| Problem details |
Report back each line of the data that contains the word "brown".

| Supplied information |
####################

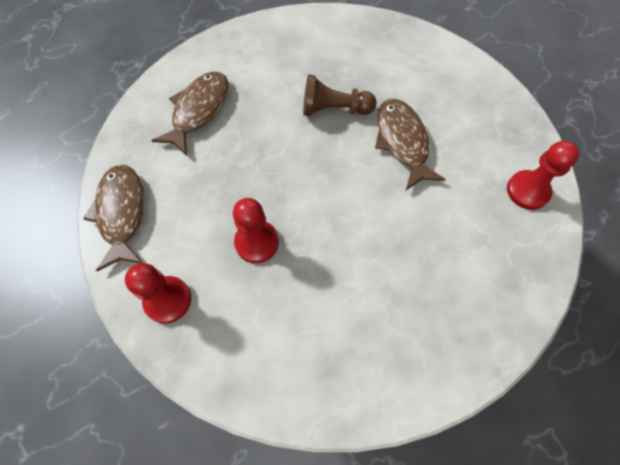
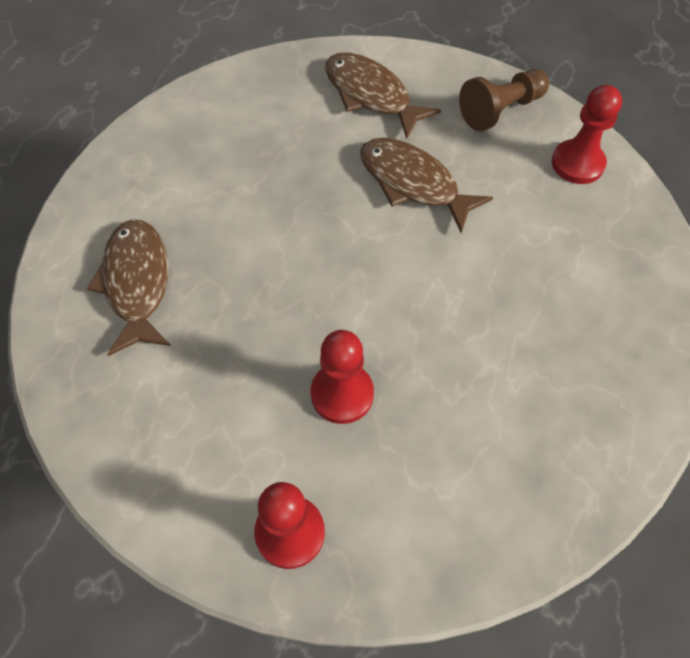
camera: 35 degrees left, 5 degrees down
(121, 213) = (139, 470): brown fish -> brown fish (371, 95)
(334, 109) = (307, 189): brown pawn -> brown pawn (501, 110)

####################

| Exercise result |
(121, 213) = (139, 470): brown fish -> brown fish (371, 95)
(334, 109) = (307, 189): brown pawn -> brown pawn (501, 110)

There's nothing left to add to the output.